▶ [Work order]:
Only a number is required: how many lines of the material contain the word "orange"?

● ● ● ●

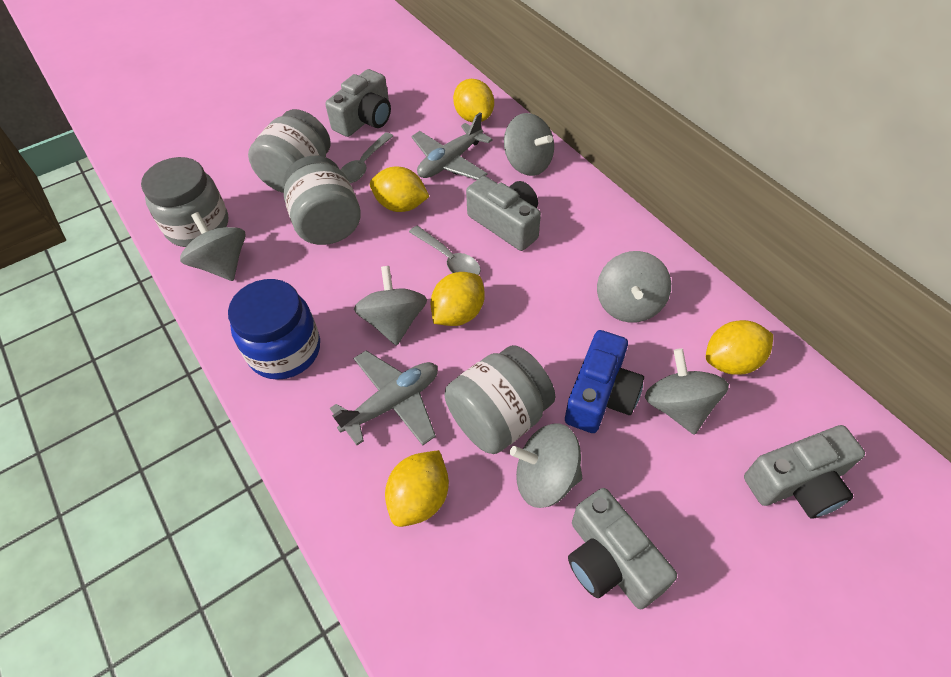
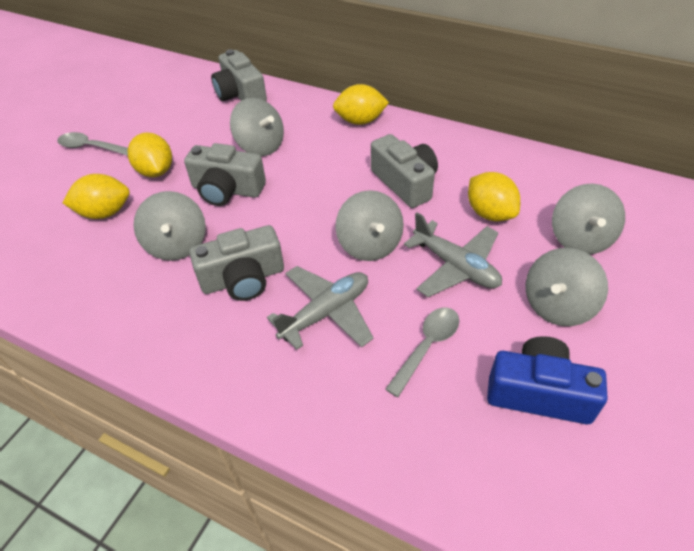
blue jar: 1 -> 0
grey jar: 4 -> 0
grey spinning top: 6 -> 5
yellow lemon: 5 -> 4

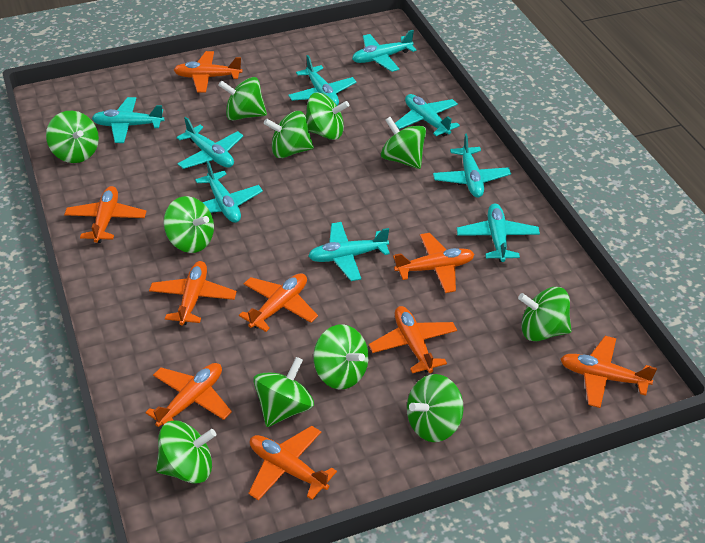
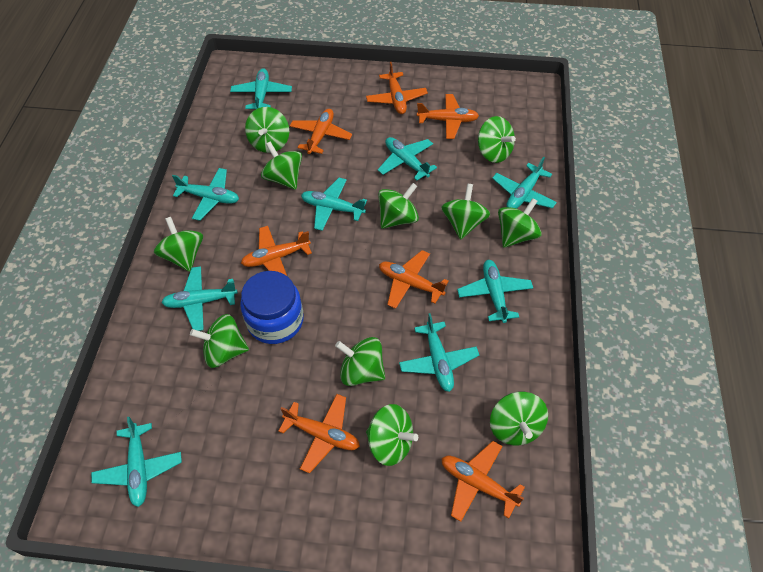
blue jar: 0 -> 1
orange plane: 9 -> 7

● ● ● ●

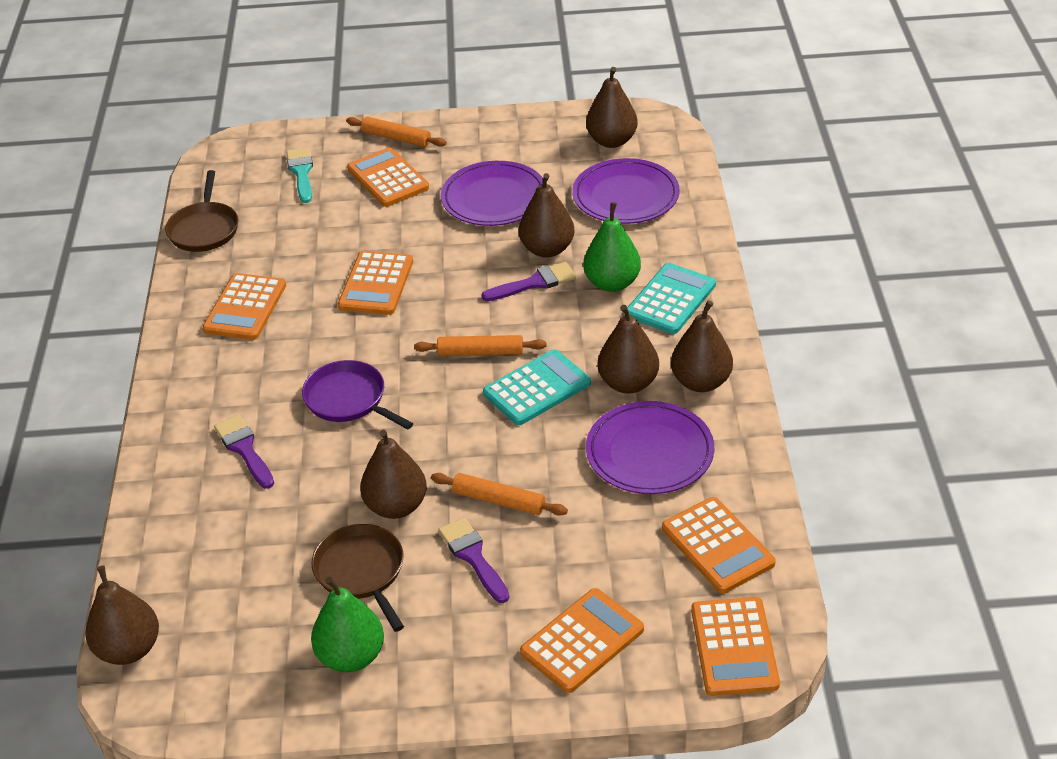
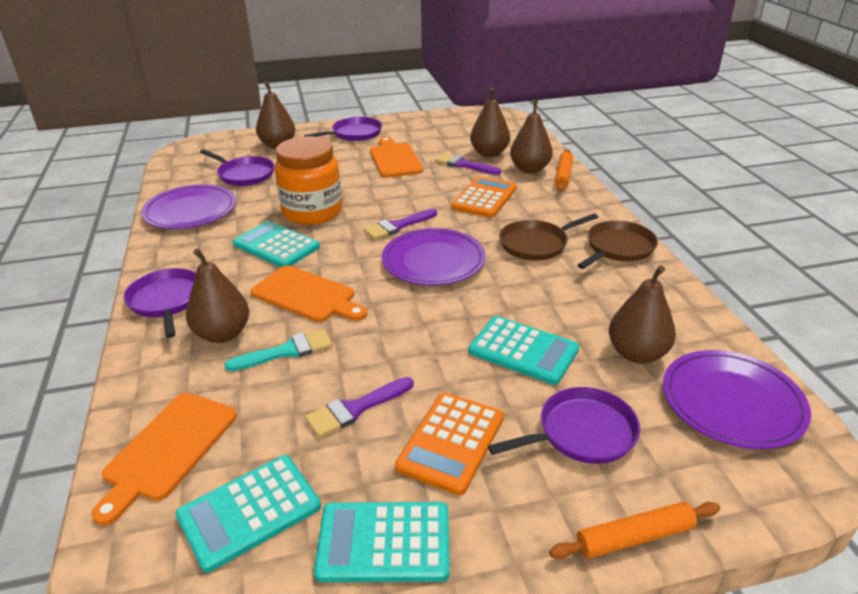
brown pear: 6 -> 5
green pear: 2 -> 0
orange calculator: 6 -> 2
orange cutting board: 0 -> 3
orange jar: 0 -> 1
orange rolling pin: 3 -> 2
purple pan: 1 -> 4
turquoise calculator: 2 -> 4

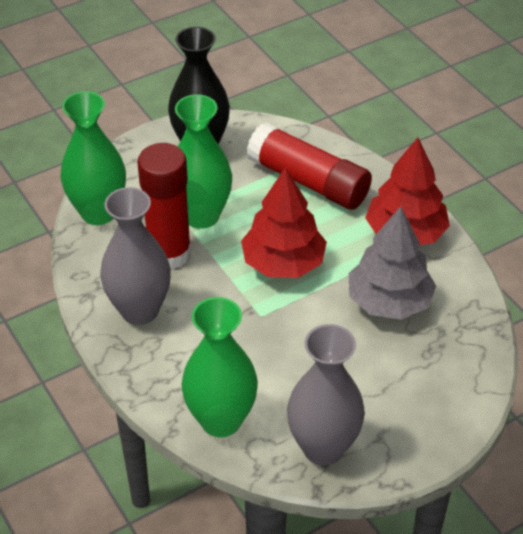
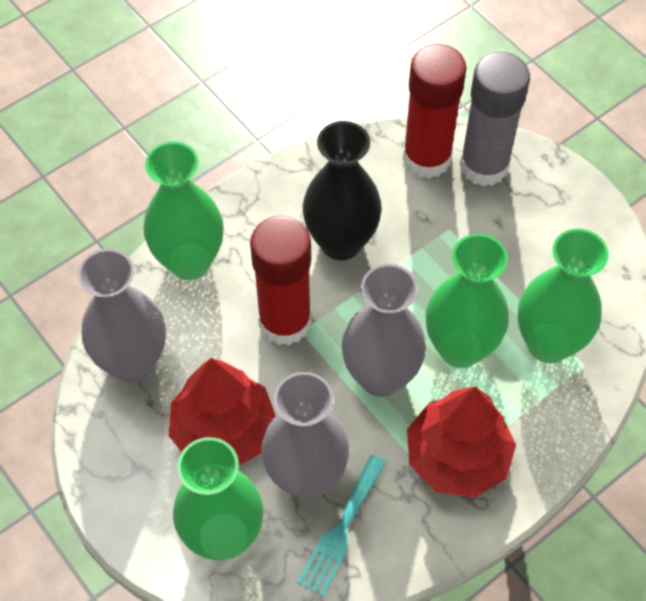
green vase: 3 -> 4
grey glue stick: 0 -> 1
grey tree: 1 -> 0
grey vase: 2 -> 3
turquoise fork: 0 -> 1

● ● ● ●

▶ [Final answer]:
5